> _EXTRACTED DATA_
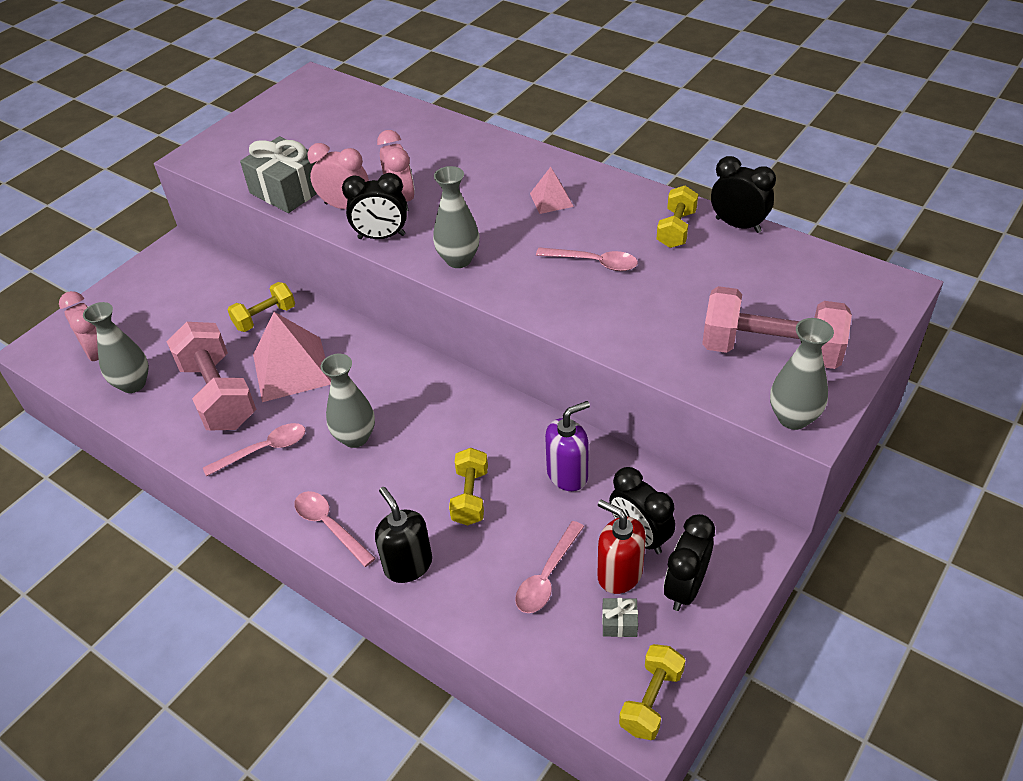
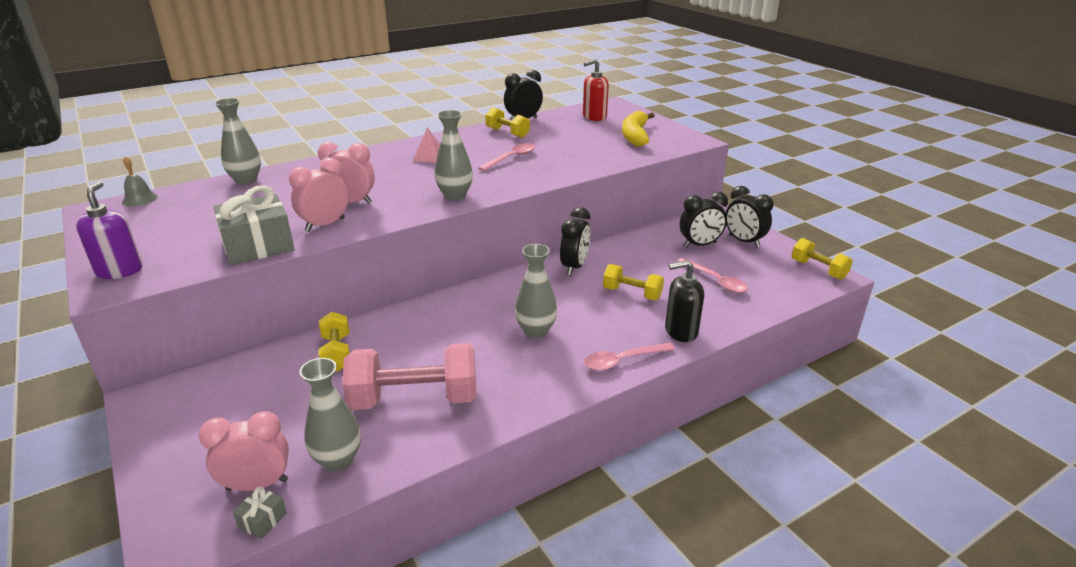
camera: 70 degrees left, 15 degrees down
(264, 450) = (511, 381): pink spoon -> none
(292, 368) = (423, 349): pink pyramid -> none
(341, 87) = (140, 199): none -> grey bell
(381, 237) = (388, 217): black clock -> black clock (574, 267)
(567, 474) = (635, 255): purple soap dispenser -> purple soap dispenser (120, 271)
(619, 574) = (725, 257): red soap dispenser -> red soap dispenser (594, 117)
(619, 623) = (761, 266): grey gift -> grey gift (262, 520)
(770, 350) = (635, 136): pink dumbbell -> yellow banana
(793, 418) = (690, 142): grey vase -> grey vase (246, 180)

> _HOW TO COMPLETE THIS TASK_
Spot the lines above that mention "soap" and copy them.

> _ANSWER TO THIS PROBLEM_
(567, 474) = (635, 255): purple soap dispenser -> purple soap dispenser (120, 271)
(619, 574) = (725, 257): red soap dispenser -> red soap dispenser (594, 117)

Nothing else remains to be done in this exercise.